Records from a data source:
━━━━━━━━━━━━━━━━

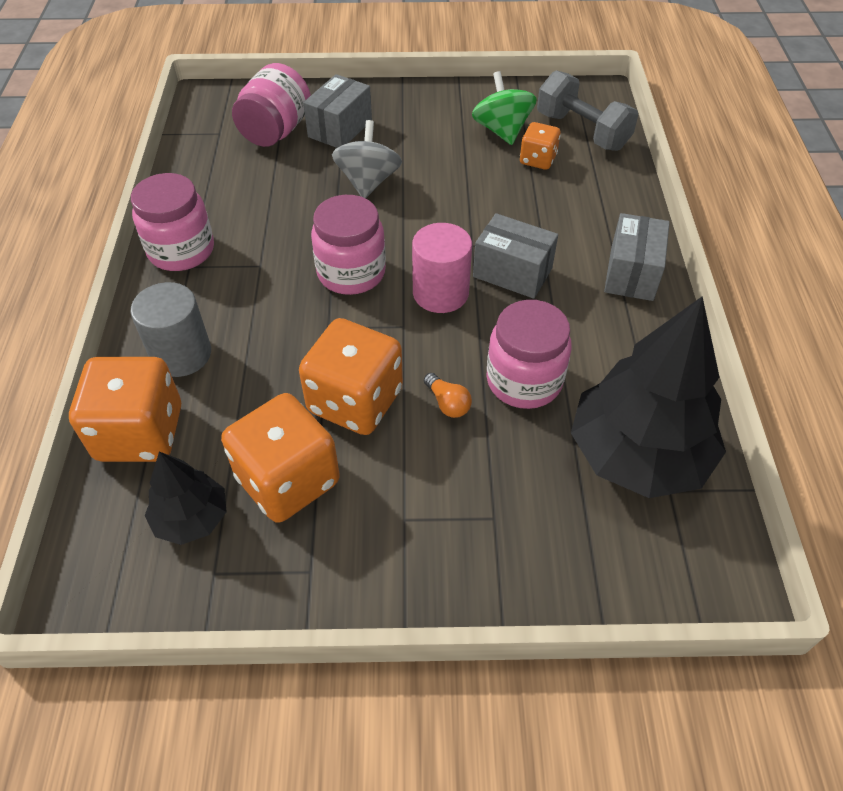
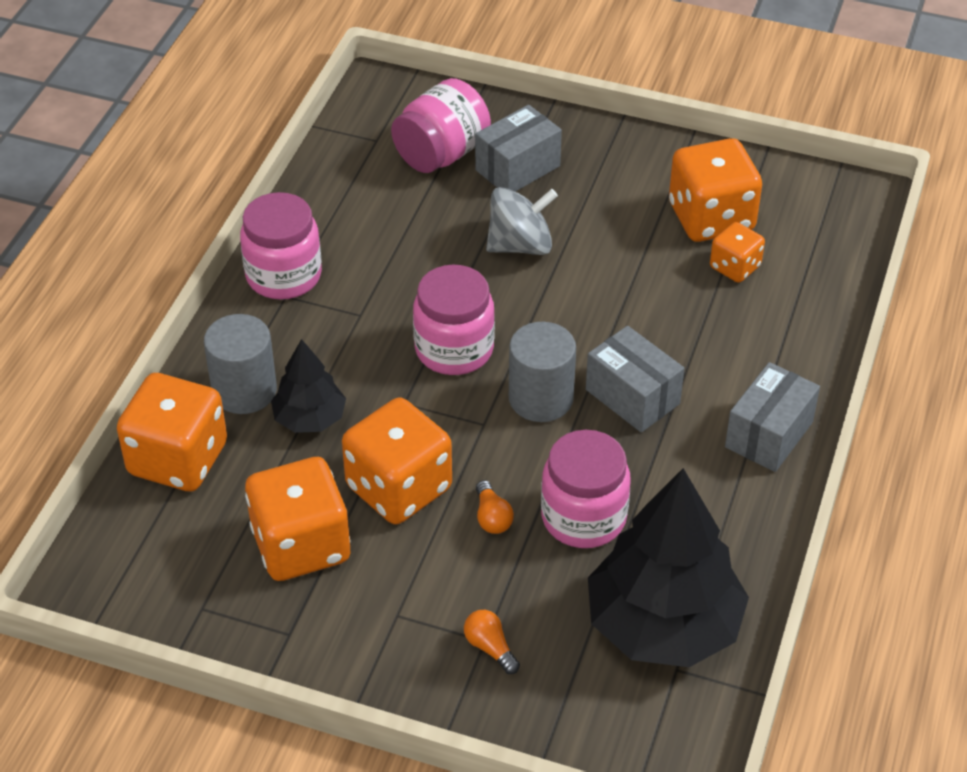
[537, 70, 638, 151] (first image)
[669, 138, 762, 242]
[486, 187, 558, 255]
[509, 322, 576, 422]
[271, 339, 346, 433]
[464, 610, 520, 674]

━━━━━━━━━━━━━━━━

What is required – Please restate the data word for word, leaving out any picture it holds.

Answer for the task –
[537, 70, 638, 151] (first image)
[669, 138, 762, 242]
[486, 187, 558, 255]
[509, 322, 576, 422]
[271, 339, 346, 433]
[464, 610, 520, 674]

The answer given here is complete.